> [Task directions] Exact reproduction, images excluded: write out the records below.

-- Input for this task follows --

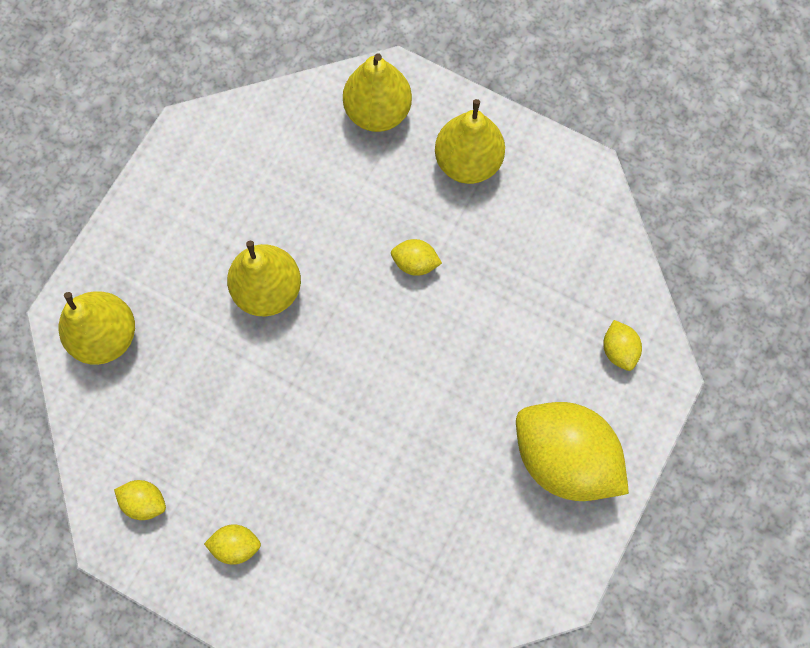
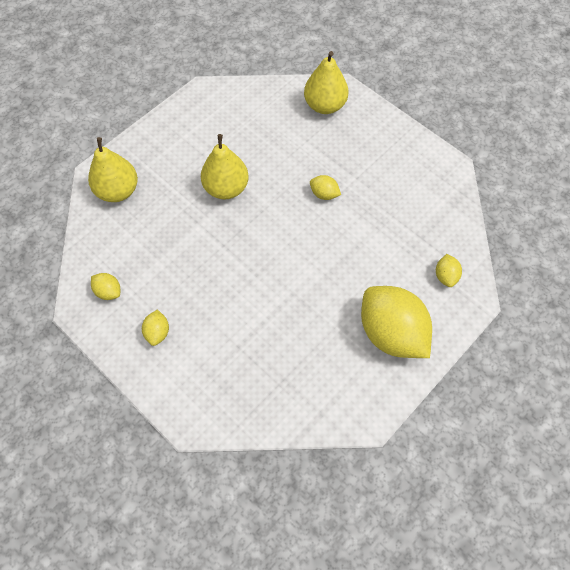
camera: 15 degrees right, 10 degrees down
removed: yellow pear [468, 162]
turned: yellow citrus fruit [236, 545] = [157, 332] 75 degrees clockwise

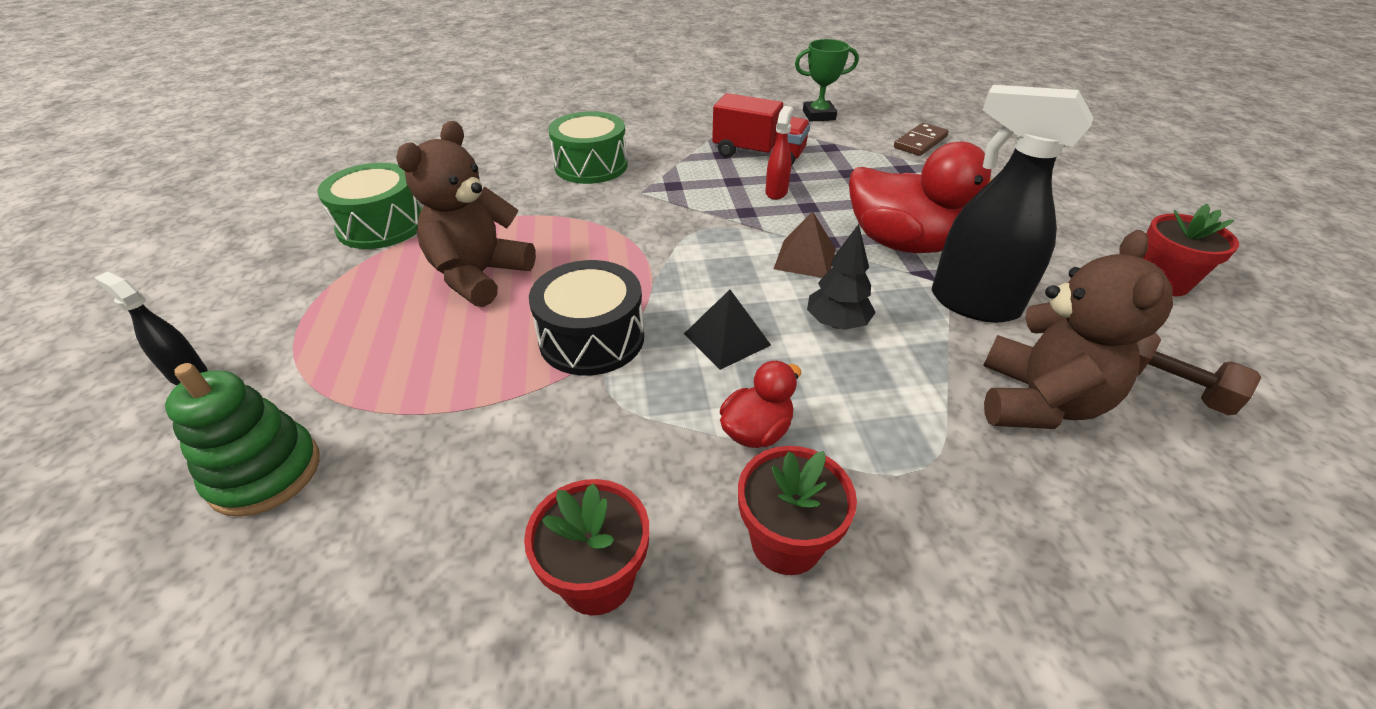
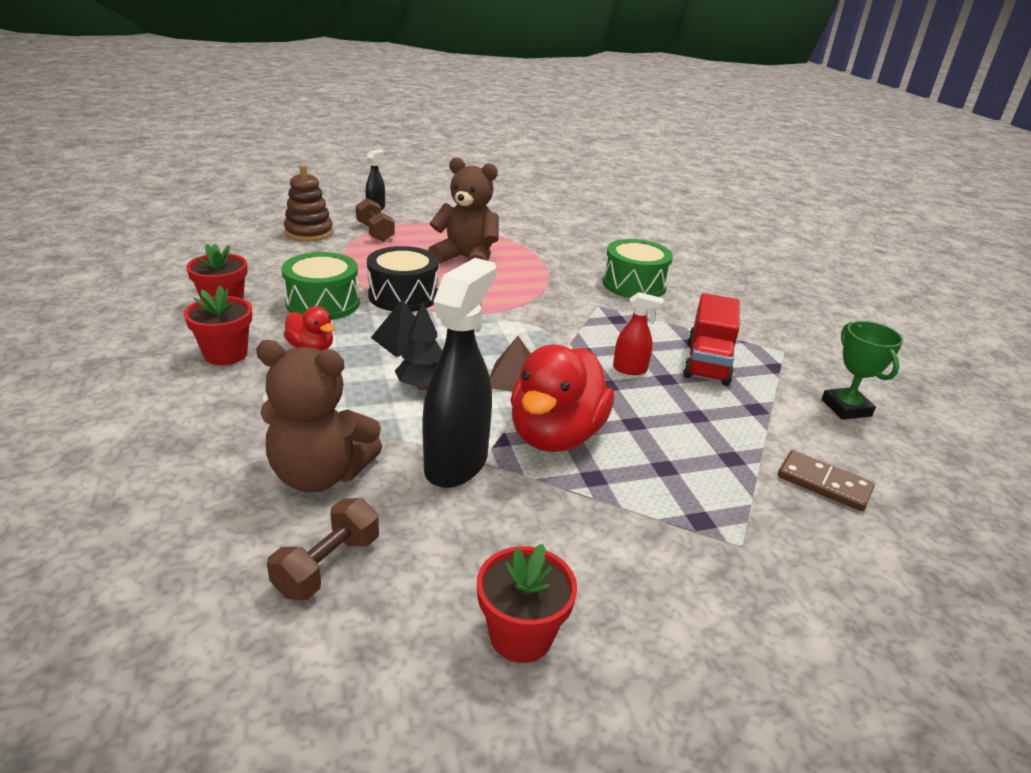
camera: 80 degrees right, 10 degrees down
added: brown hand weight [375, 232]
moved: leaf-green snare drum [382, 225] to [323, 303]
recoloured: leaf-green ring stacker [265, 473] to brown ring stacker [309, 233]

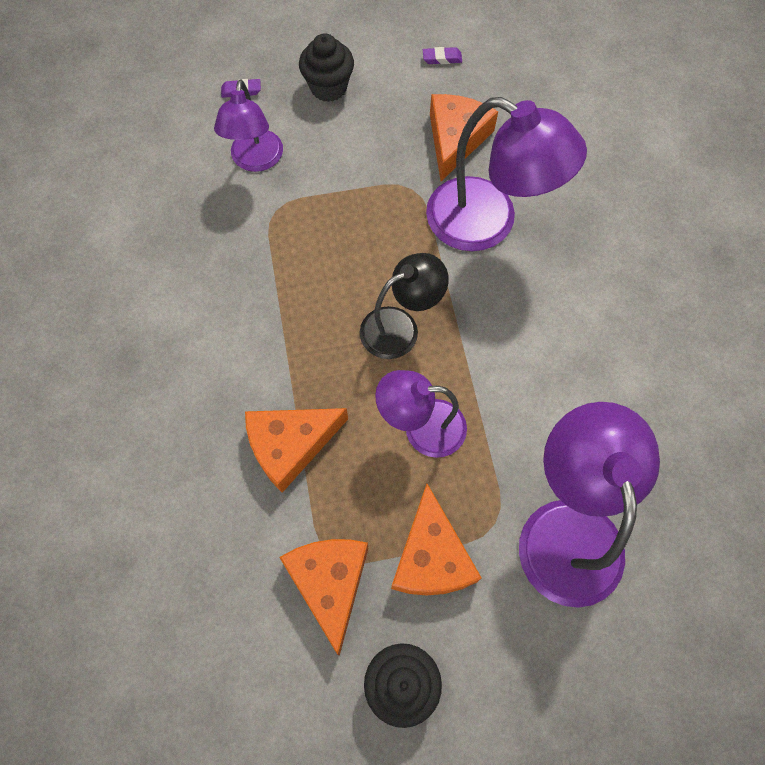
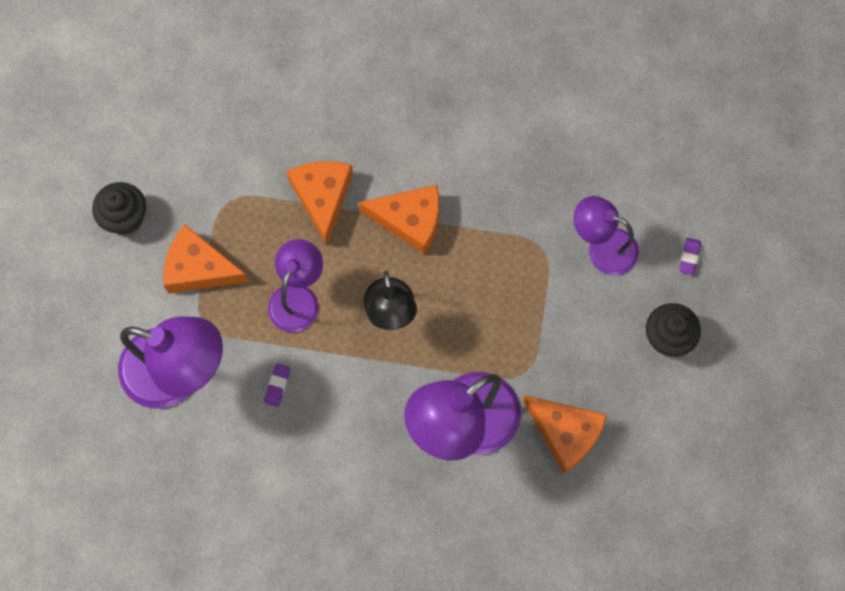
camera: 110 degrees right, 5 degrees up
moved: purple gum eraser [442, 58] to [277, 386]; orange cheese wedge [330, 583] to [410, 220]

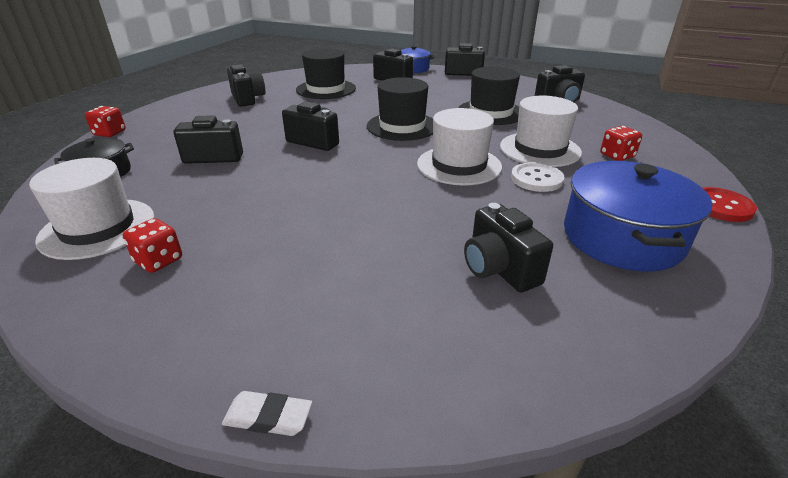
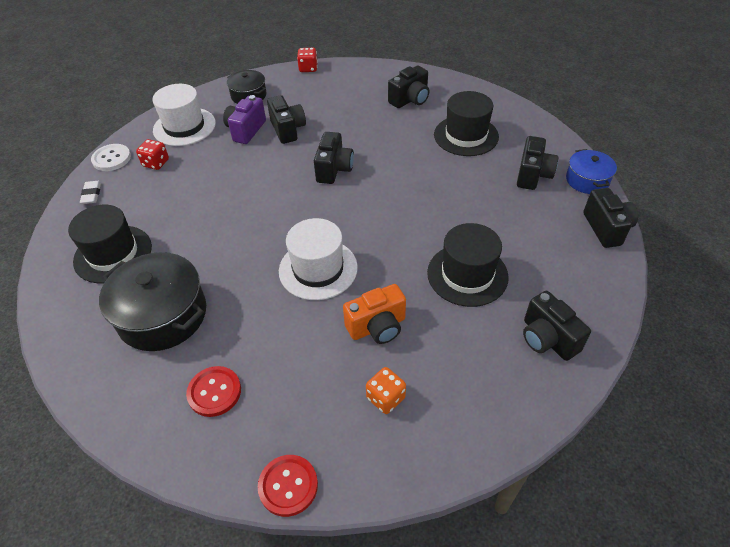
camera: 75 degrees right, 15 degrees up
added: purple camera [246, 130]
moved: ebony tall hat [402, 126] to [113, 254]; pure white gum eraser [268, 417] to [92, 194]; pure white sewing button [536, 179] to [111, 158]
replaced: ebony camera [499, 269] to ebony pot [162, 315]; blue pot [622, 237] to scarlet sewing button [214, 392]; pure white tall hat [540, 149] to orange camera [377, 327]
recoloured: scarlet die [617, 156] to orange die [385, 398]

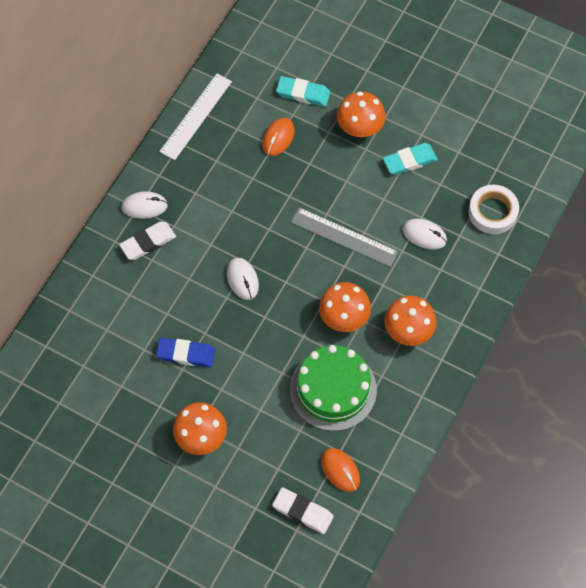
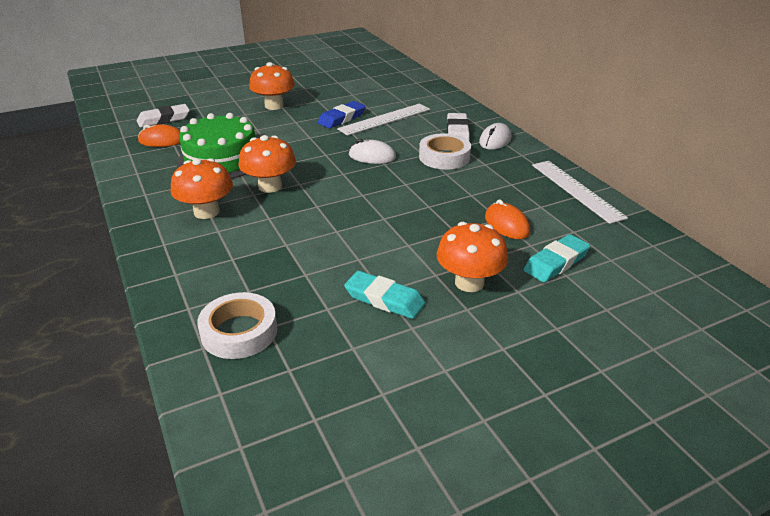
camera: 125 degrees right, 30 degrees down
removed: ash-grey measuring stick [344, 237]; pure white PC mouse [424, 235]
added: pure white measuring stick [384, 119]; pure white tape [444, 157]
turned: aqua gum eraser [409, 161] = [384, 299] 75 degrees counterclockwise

-- Input for this task concluded --

> [Your solution]
camera: 15 degrees right, 10 degrees down
removed: yellow pear [468, 162]
turned: yellow citrus fruit [236, 545] = [157, 332] 75 degrees clockwise

camera: 80 degrees right, 10 degrees down
added: brown hand weight [375, 232]
moved: leaf-green snare drum [382, 225] to [323, 303]
recoloured: leaf-green ring stacker [265, 473] to brown ring stacker [309, 233]

camera: 110 degrees right, 5 degrees up
moved: purple gum eraser [442, 58] to [277, 386]; orange cheese wedge [330, 583] to [410, 220]

camera: 75 degrees right, 15 degrees up
added: purple camera [246, 130]
moved: ebony tall hat [402, 126] to [113, 254]; pure white gum eraser [268, 417] to [92, 194]; pure white sewing button [536, 179] to [111, 158]
replaced: ebony camera [499, 269] to ebony pot [162, 315]; blue pot [622, 237] to scarlet sewing button [214, 392]; pure white tall hat [540, 149] to orange camera [377, 327]
recoloured: scarlet die [617, 156] to orange die [385, 398]

camera: 125 degrees right, 30 degrees down
removed: ash-grey measuring stick [344, 237]; pure white PC mouse [424, 235]
added: pure white measuring stick [384, 119]; pure white tape [444, 157]
turned: aqua gum eraser [409, 161] = [384, 299] 75 degrees counterclockwise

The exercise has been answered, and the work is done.